» Data section

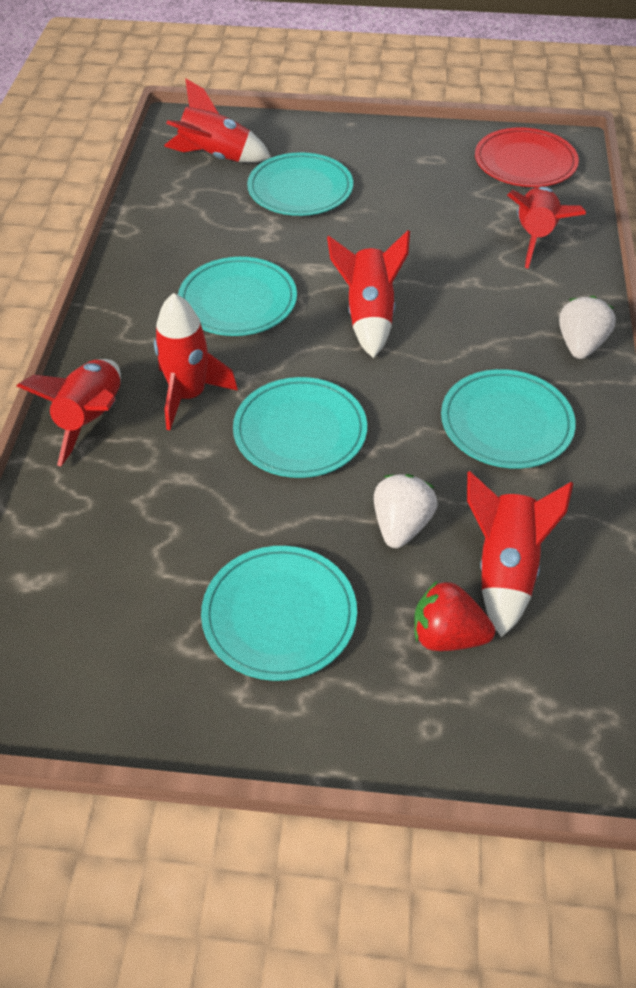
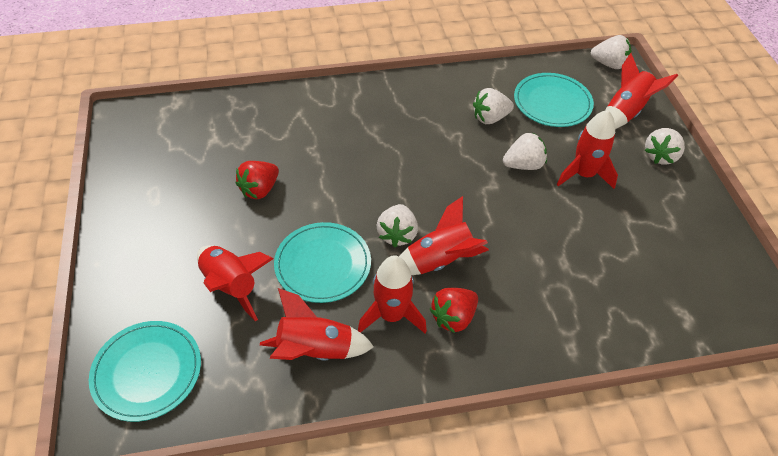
red plate: 1 -> 0
red strawberry: 1 -> 2
turquoise plate: 5 -> 3
white strawberry: 2 -> 5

» What to do
When you repeat the data, keep every line exact and drop the images.

» Exercise result
red plate: 1 -> 0
red strawberry: 1 -> 2
turquoise plate: 5 -> 3
white strawberry: 2 -> 5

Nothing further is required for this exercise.